**Action item:** Within the data below, find the string "brown" and return each line where it occurs.

**Data for analysis:**

┌──

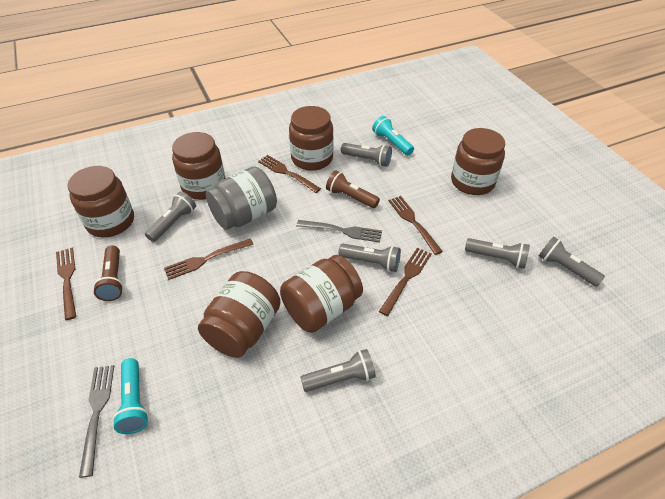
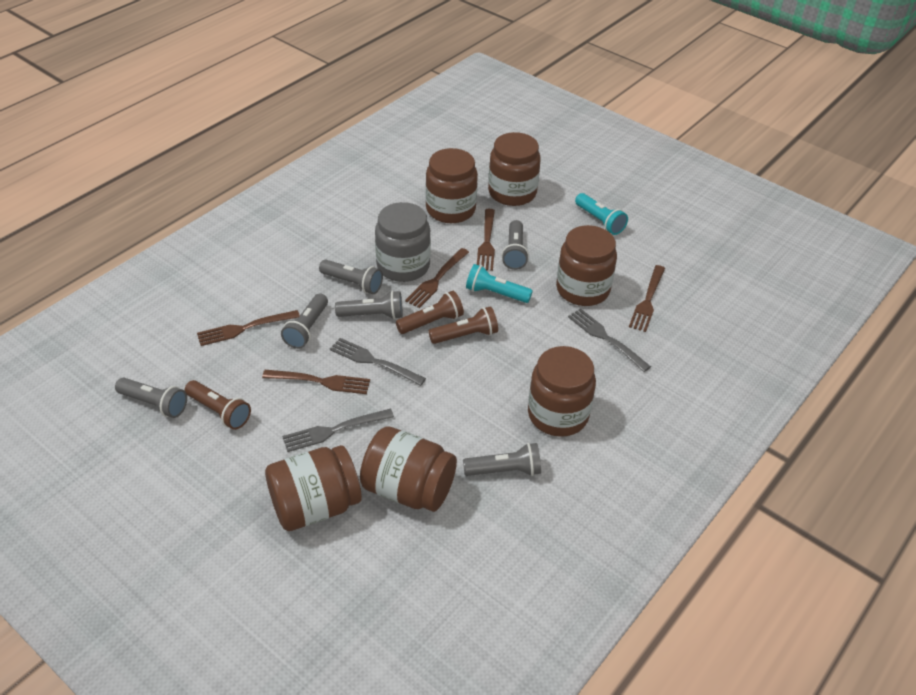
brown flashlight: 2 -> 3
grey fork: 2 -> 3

└──
┌──

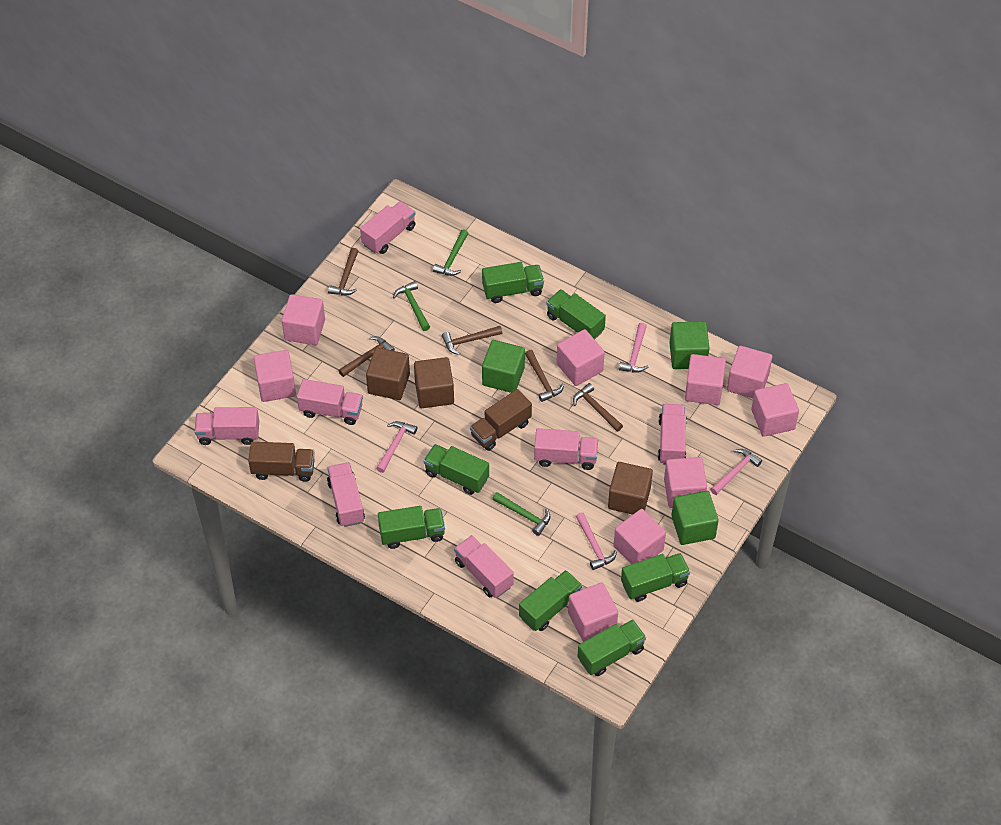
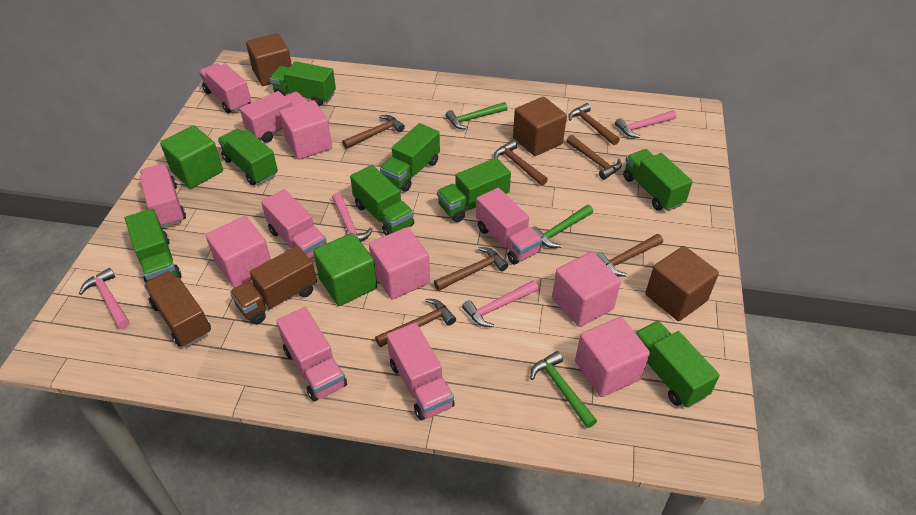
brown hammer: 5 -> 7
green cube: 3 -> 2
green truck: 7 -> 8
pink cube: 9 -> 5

└──

**Result below:**
brown flashlight: 2 -> 3
brown hammer: 5 -> 7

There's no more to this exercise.